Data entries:
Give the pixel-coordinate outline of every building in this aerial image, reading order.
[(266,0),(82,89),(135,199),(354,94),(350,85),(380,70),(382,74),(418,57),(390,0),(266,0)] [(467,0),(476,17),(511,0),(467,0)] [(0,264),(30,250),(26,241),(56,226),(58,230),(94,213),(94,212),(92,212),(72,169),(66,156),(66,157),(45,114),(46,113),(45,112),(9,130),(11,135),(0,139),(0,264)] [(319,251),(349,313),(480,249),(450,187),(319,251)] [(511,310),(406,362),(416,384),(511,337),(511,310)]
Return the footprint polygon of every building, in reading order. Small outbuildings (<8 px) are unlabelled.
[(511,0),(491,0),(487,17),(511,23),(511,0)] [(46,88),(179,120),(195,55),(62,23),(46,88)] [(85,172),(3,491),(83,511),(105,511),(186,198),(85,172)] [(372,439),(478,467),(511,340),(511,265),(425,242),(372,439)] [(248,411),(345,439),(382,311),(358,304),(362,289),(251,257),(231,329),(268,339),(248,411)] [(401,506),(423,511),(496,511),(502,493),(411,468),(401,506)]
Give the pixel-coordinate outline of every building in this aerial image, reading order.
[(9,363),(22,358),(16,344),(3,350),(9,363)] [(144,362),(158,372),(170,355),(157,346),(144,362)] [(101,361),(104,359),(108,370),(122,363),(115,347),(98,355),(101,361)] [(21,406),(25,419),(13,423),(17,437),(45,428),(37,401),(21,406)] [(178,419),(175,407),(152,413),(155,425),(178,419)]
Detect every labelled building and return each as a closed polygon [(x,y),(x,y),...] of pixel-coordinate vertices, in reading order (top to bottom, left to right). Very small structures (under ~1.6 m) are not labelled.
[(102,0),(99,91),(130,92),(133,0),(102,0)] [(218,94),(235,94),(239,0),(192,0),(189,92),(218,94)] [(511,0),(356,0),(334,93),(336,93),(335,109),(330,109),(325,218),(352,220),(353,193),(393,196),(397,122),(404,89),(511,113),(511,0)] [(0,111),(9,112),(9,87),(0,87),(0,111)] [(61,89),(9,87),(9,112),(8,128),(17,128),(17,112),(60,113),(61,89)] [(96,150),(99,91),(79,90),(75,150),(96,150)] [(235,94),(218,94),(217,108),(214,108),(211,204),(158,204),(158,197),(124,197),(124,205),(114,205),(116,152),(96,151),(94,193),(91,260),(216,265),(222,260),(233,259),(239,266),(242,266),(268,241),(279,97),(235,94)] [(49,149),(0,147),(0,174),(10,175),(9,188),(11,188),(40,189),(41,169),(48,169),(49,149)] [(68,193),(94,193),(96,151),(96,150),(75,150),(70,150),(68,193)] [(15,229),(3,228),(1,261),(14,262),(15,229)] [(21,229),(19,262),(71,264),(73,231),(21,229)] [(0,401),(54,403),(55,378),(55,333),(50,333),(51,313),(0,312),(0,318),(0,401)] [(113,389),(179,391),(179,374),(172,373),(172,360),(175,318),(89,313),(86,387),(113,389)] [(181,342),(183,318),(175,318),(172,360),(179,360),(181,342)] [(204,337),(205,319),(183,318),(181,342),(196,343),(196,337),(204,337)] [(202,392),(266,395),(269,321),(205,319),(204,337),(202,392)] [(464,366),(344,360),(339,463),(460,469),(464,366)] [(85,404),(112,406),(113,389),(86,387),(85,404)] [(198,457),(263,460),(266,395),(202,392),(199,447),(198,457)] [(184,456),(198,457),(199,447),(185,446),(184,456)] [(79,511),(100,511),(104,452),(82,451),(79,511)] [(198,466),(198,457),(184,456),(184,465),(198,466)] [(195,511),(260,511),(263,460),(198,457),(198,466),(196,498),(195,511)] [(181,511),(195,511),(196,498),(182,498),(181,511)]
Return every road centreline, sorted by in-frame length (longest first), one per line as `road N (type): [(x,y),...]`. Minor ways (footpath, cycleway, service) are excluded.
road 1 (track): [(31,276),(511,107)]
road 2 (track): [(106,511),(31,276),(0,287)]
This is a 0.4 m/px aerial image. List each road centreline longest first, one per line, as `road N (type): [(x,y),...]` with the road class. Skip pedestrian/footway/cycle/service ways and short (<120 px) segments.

Exercise goal: Can you retype the lines of the records above exactly, from the line containing "Return every road" through the end of the records, both ends included?

Completed exercise:
Return every road centreline, sorted by in-frame length (longest first), one per line as `road N (type): [(x,y),...]`. Minor ways (footpath, cycleway, service) are excluded.
road 1 (track): [(31,276),(511,107)]
road 2 (track): [(106,511),(31,276),(0,287)]
This is a 0.4 m/px aerial image. List each road centreline longest first, one per line, as `road N (type): [(x,y),...]` with the road class. Skip pedestrian/footway/cycle/service ways and short (<120 px) segments.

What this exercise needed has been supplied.